Task statement - Nothing should appear in the answer except the lines from the one containing "grey bowl: 3 -> 4" through the end of the records below, written out exactly.

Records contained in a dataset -
#####

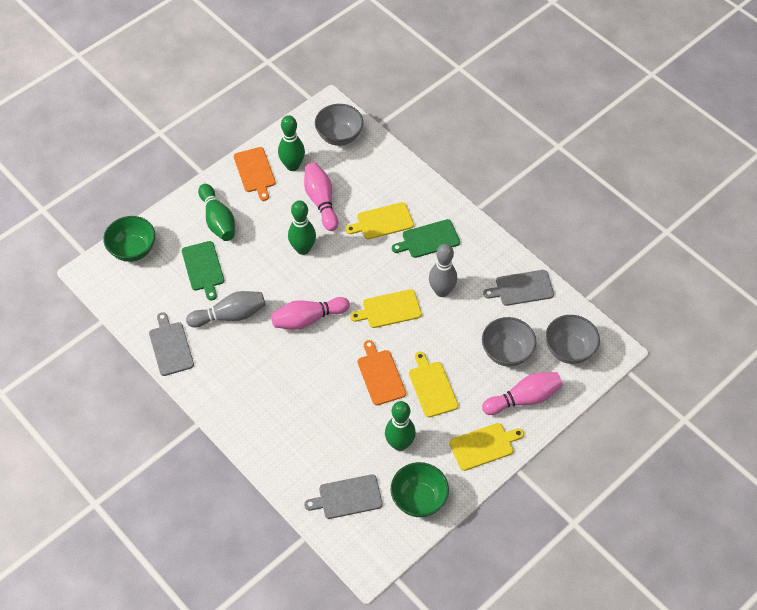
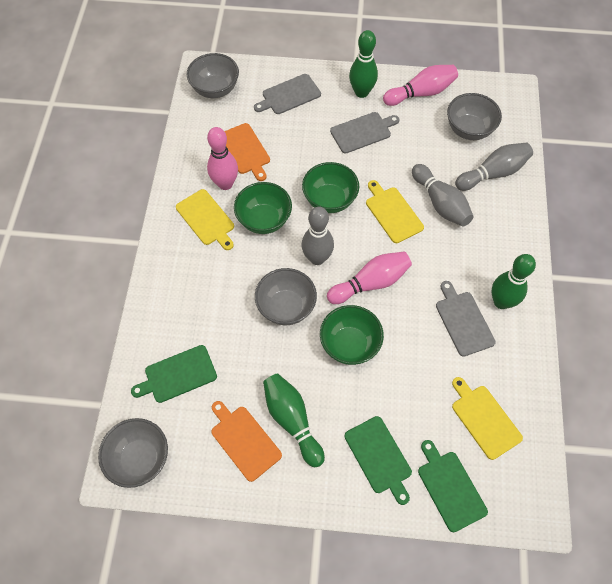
green bowl: 2 -> 3
green bowling pin: 4 -> 3
green cutting board: 2 -> 3
grey bowl: 3 -> 4
grey bowling pin: 2 -> 3
yellow cutting board: 4 -> 3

#####

Task output -
grey bowl: 3 -> 4
grey bowling pin: 2 -> 3
yellow cutting board: 4 -> 3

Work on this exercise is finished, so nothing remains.